§ Your task:
Change "Choices" to "Options" throughout the records below and write out their lines again with nothing else altered, leaving the pictures out.

Image-based spatial reasoning data
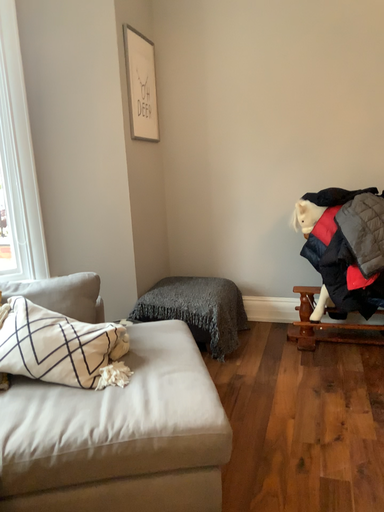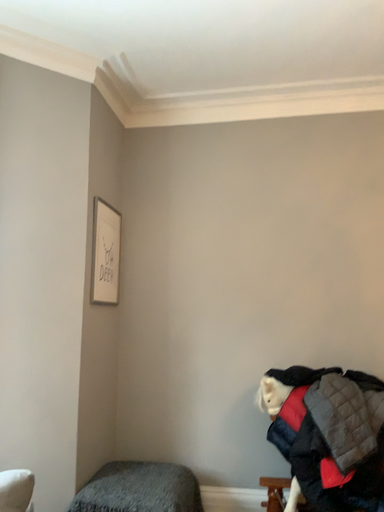
Question: Which way did the camera rotate in the video?

Choices:
 (A) rotated left
 (B) rotated right

Answer: (B)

§ Answer to the problem:
Question: Which way did the camera rotate in the video?

Options:
 (A) rotated left
 (B) rotated right

Answer: (B)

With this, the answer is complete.